- Task directions:
The pictures are to be left out when the listing below is reproduced word for word.

- Input data:
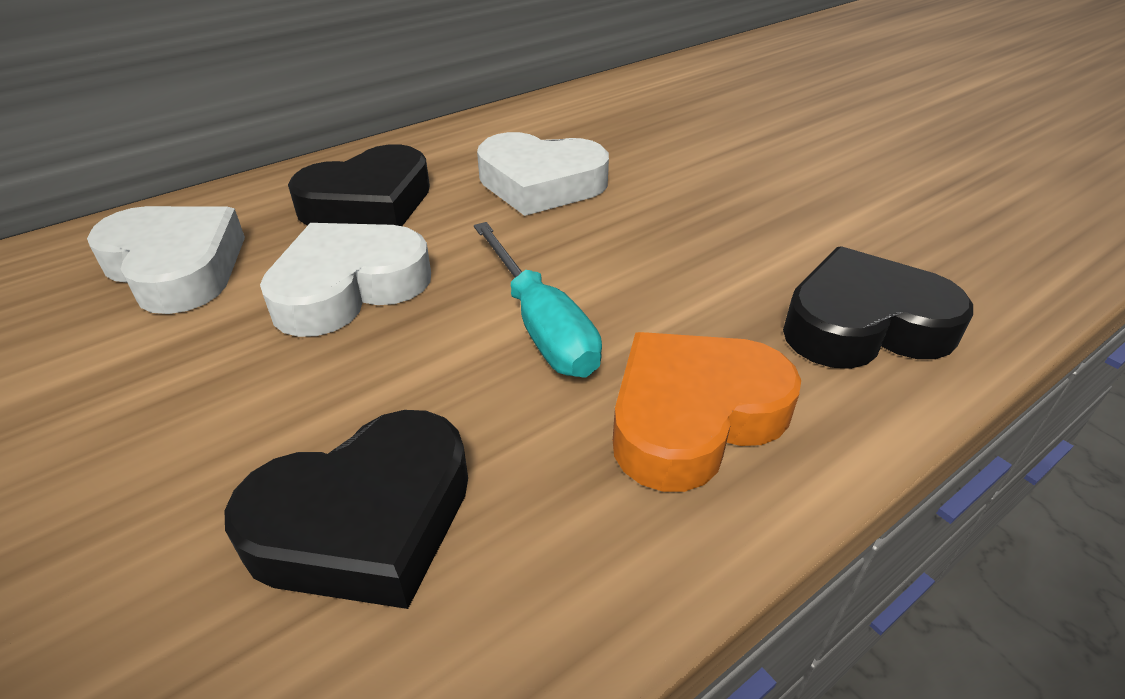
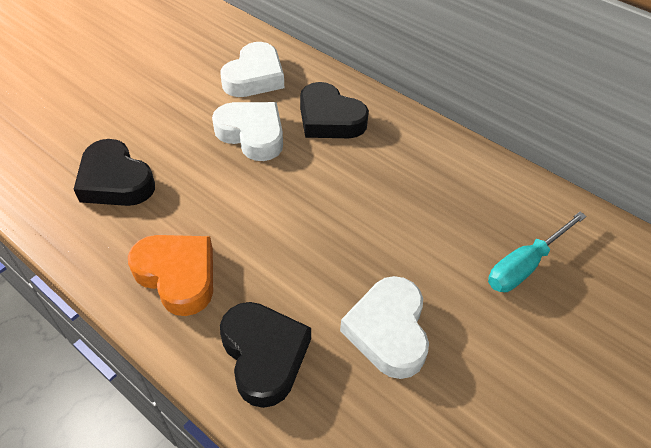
camera: 75 degrees right, 10 degrees up
turquoise screwdriver [474,222,602,377] -> turquoise screwdriver moved to [488,212,587,292]
white heart [477,132,609,216] -> white heart moved to [340,276,429,379]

- Task answer:
camera: 75 degrees right, 10 degrees up
turquoise screwdriver [474,222,602,377] -> turquoise screwdriver moved to [488,212,587,292]
white heart [477,132,609,216] -> white heart moved to [340,276,429,379]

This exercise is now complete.